*** Opening of DATA EXTRACTS ***
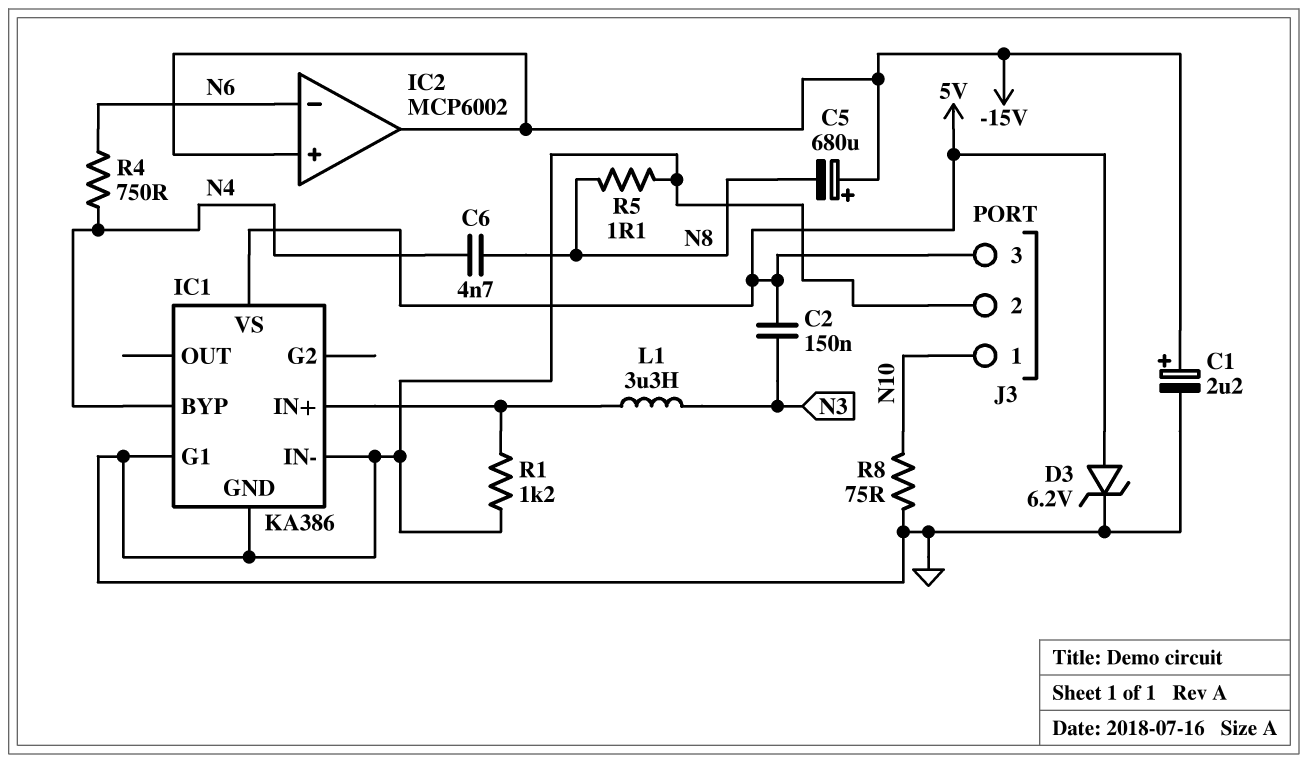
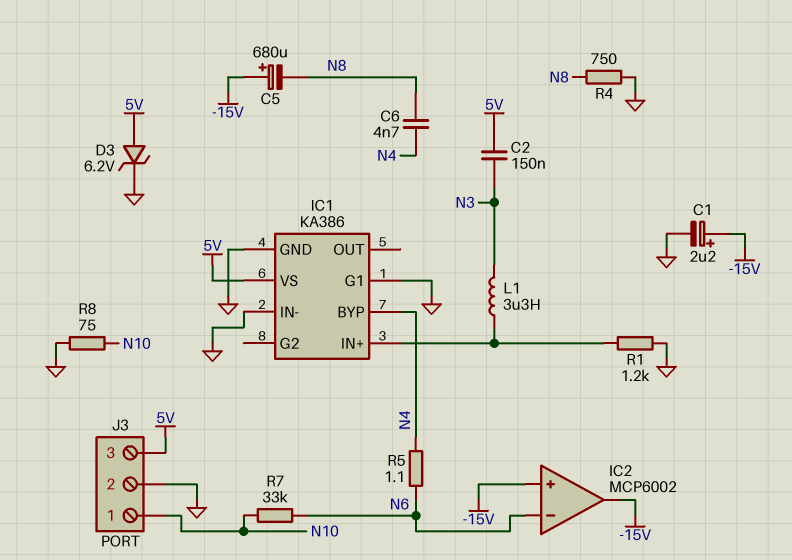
R4: 750 (N4, N6) -> 750 (GND, N8)
R5: 1.1 (GND, N8) -> 1.1 (N4, N6)
R7: none -> 33k (N6, N10)

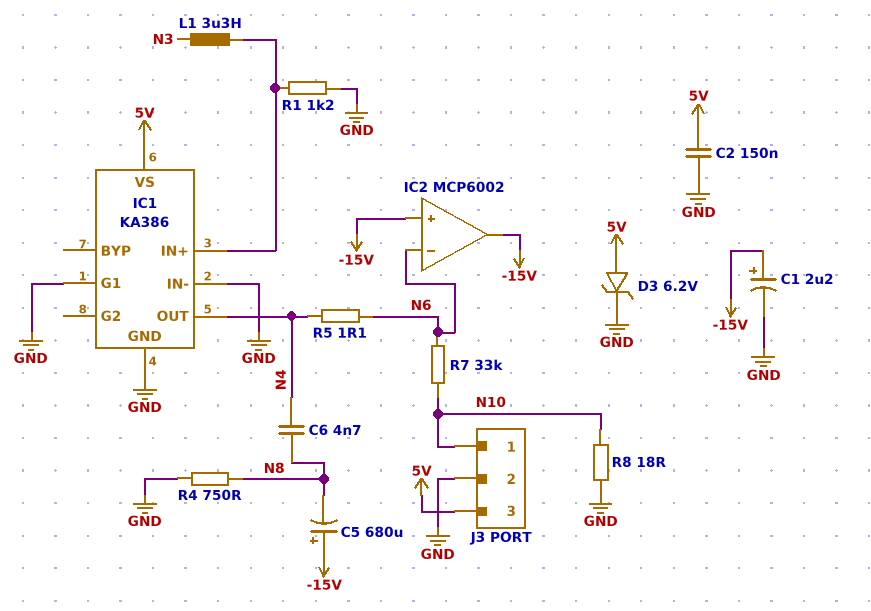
C2: 150nF (5V, N3) -> 150nF (5V, GND)
IC1 pin BYP: N4 -> none
IC1 pin OUT: none -> N4
R8: 75 (GND, N10) -> 18 (GND, N10)

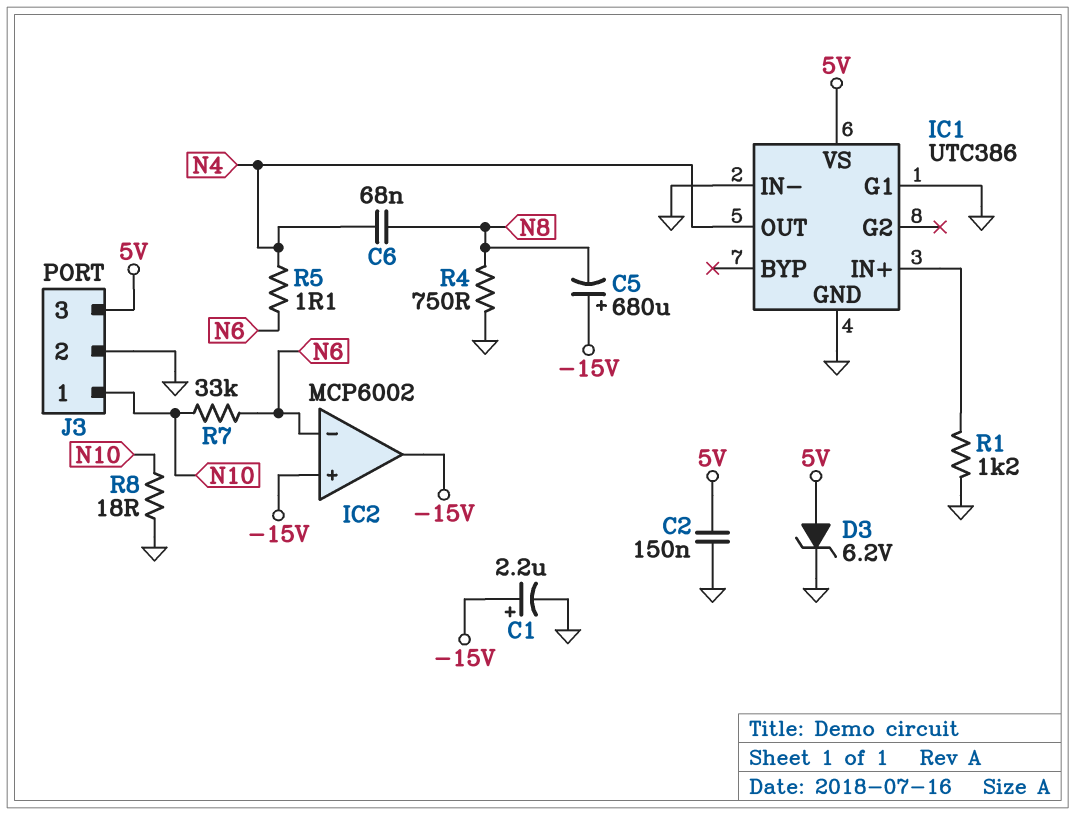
C6: 4.7nF (N4, N8) -> 68nF (N4, N8)
IC1: KA386 -> UTC386
L1: 3.3uH (IC1/IN+, N3) -> none

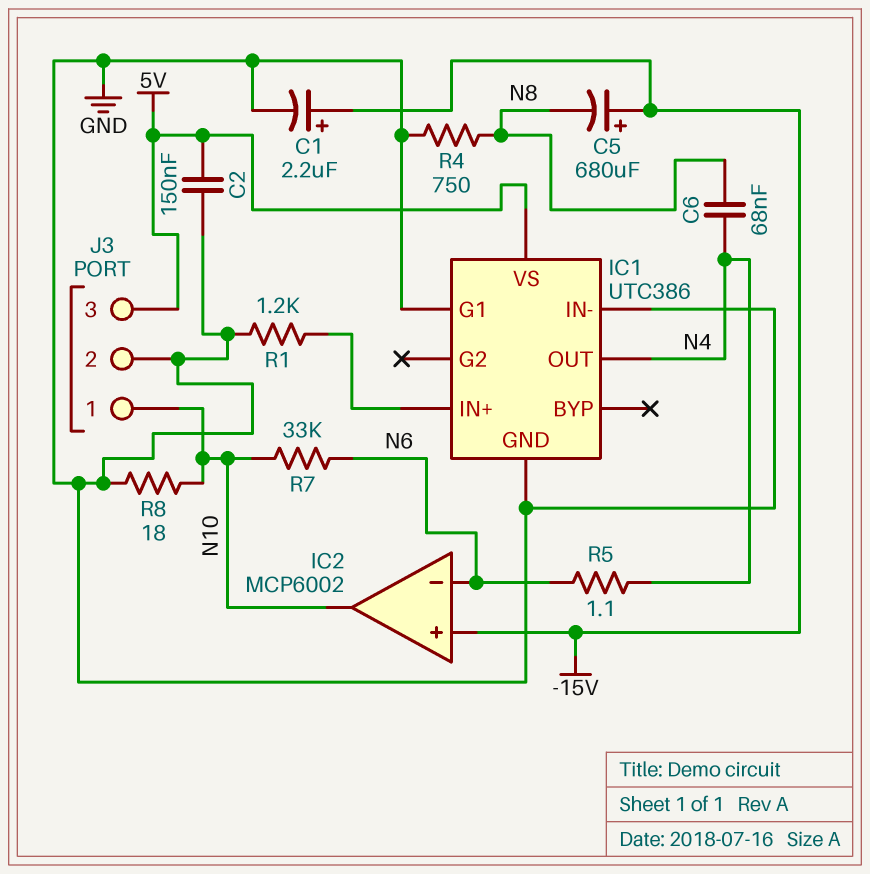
D3: zener 6.2V (A 5V, K GND) -> none
IC2 pin out: -15V -> N10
*** Close of DATA EXTRACTS ***
__ABOUT THIS EXERCISE__. Starting with the line containing "L1: 3.3uH (IC1/IN+, N3) -> none" and ending with the last line of the records above, write out each line exactly; no pictures.

__ANSWER SECTION__.
L1: 3.3uH (IC1/IN+, N3) -> none

D3: zener 6.2V (A 5V, K GND) -> none
IC2 pin out: -15V -> N10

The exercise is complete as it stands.